··· Task data ···
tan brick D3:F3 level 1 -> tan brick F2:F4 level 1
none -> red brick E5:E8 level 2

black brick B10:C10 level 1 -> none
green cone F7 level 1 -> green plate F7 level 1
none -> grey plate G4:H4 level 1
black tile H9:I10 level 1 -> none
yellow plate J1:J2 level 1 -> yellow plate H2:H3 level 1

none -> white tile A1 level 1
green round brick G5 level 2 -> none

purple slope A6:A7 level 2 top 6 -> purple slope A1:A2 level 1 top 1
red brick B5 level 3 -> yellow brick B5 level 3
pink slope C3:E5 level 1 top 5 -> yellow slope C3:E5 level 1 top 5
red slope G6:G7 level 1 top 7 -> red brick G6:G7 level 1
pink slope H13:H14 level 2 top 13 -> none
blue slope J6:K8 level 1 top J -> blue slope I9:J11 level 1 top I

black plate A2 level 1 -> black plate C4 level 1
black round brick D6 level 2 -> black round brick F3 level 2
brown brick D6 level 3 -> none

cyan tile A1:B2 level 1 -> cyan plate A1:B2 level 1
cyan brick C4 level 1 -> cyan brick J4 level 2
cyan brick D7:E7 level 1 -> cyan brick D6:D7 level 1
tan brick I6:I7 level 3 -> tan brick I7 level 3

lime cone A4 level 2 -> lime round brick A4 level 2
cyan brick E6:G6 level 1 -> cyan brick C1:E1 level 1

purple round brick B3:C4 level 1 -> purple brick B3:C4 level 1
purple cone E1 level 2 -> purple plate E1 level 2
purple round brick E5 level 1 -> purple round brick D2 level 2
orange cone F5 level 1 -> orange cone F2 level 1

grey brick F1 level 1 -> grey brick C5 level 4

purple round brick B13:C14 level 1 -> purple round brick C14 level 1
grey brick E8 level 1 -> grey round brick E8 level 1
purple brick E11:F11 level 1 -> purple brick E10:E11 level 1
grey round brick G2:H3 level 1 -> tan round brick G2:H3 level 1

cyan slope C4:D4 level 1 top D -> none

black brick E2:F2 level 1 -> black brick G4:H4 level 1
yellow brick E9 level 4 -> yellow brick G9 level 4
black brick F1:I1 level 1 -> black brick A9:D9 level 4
···
> **How to complete this task**:
The records above must be output exactly, in full.

> **Task solution**:
tan brick D3:F3 level 1 -> tan brick F2:F4 level 1
none -> red brick E5:E8 level 2

black brick B10:C10 level 1 -> none
green cone F7 level 1 -> green plate F7 level 1
none -> grey plate G4:H4 level 1
black tile H9:I10 level 1 -> none
yellow plate J1:J2 level 1 -> yellow plate H2:H3 level 1

none -> white tile A1 level 1
green round brick G5 level 2 -> none

purple slope A6:A7 level 2 top 6 -> purple slope A1:A2 level 1 top 1
red brick B5 level 3 -> yellow brick B5 level 3
pink slope C3:E5 level 1 top 5 -> yellow slope C3:E5 level 1 top 5
red slope G6:G7 level 1 top 7 -> red brick G6:G7 level 1
pink slope H13:H14 level 2 top 13 -> none
blue slope J6:K8 level 1 top J -> blue slope I9:J11 level 1 top I

black plate A2 level 1 -> black plate C4 level 1
black round brick D6 level 2 -> black round brick F3 level 2
brown brick D6 level 3 -> none

cyan tile A1:B2 level 1 -> cyan plate A1:B2 level 1
cyan brick C4 level 1 -> cyan brick J4 level 2
cyan brick D7:E7 level 1 -> cyan brick D6:D7 level 1
tan brick I6:I7 level 3 -> tan brick I7 level 3

lime cone A4 level 2 -> lime round brick A4 level 2
cyan brick E6:G6 level 1 -> cyan brick C1:E1 level 1

purple round brick B3:C4 level 1 -> purple brick B3:C4 level 1
purple cone E1 level 2 -> purple plate E1 level 2
purple round brick E5 level 1 -> purple round brick D2 level 2
orange cone F5 level 1 -> orange cone F2 level 1

grey brick F1 level 1 -> grey brick C5 level 4

purple round brick B13:C14 level 1 -> purple round brick C14 level 1
grey brick E8 level 1 -> grey round brick E8 level 1
purple brick E11:F11 level 1 -> purple brick E10:E11 level 1
grey round brick G2:H3 level 1 -> tan round brick G2:H3 level 1

cyan slope C4:D4 level 1 top D -> none

black brick E2:F2 level 1 -> black brick G4:H4 level 1
yellow brick E9 level 4 -> yellow brick G9 level 4
black brick F1:I1 level 1 -> black brick A9:D9 level 4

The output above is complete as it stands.